[Data for this exercise Boundary: Start]

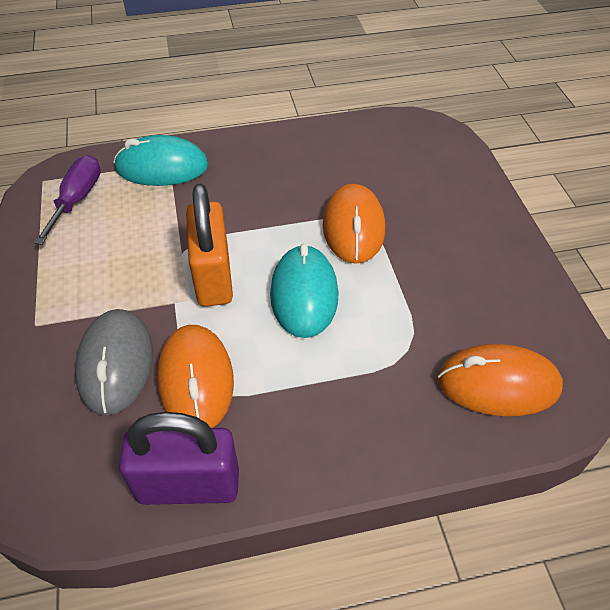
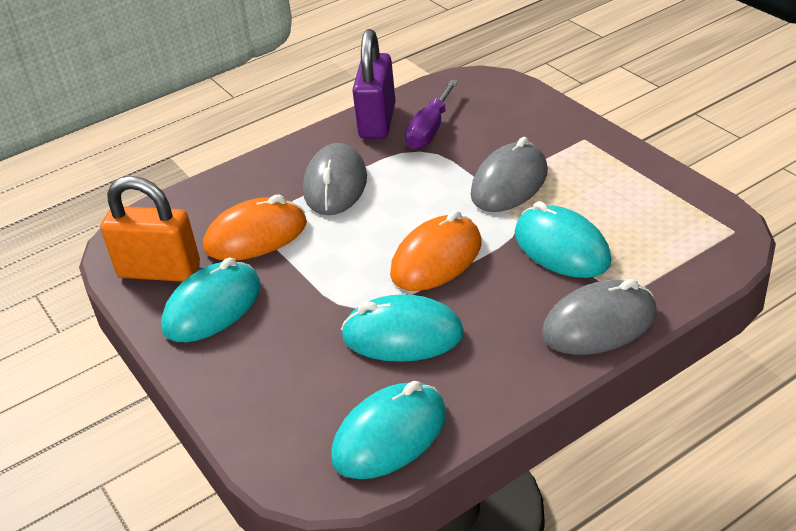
grey mouse: 1 -> 3
orange mouse: 3 -> 2
turquoise mouse: 2 -> 4

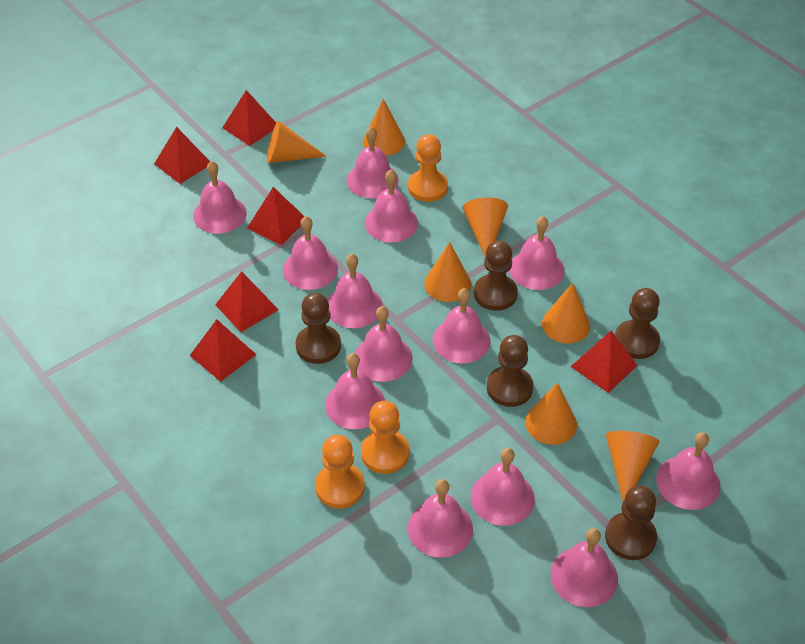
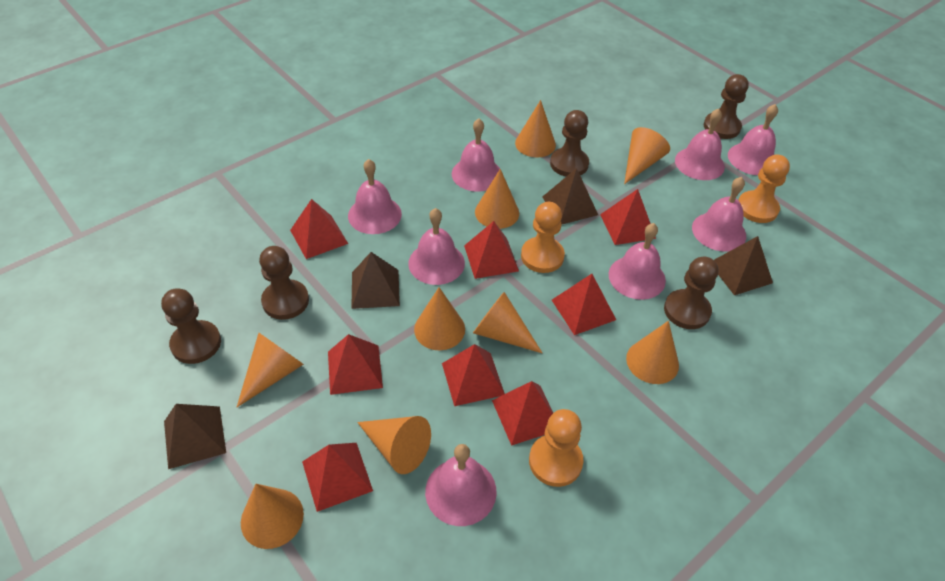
brown pyramid: 0 -> 4
orange cone: 7 -> 9
pink bell: 13 -> 8
red pyramid: 6 -> 8

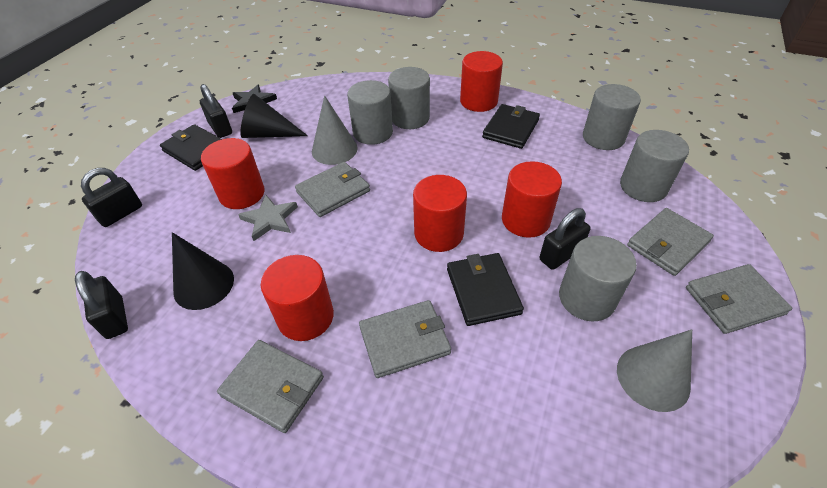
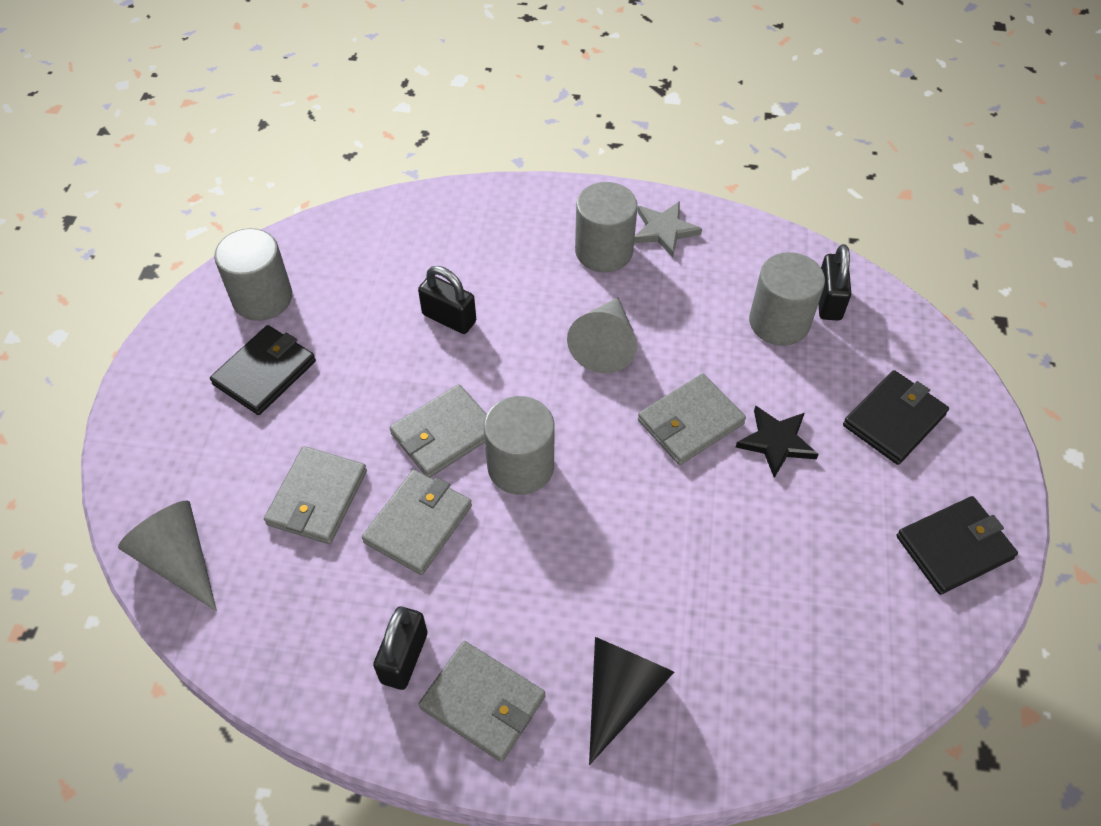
black cone: 2 -> 1
black padlock: 4 -> 3
grey cylinder: 5 -> 4
red cylinder: 5 -> 0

[Data for this exercise Boundary: End]

Apart from the pictures, set down all the entries above exactly.

Answer below -
grey mouse: 1 -> 3
orange mouse: 3 -> 2
turquoise mouse: 2 -> 4

brown pyramid: 0 -> 4
orange cone: 7 -> 9
pink bell: 13 -> 8
red pyramid: 6 -> 8

black cone: 2 -> 1
black padlock: 4 -> 3
grey cylinder: 5 -> 4
red cylinder: 5 -> 0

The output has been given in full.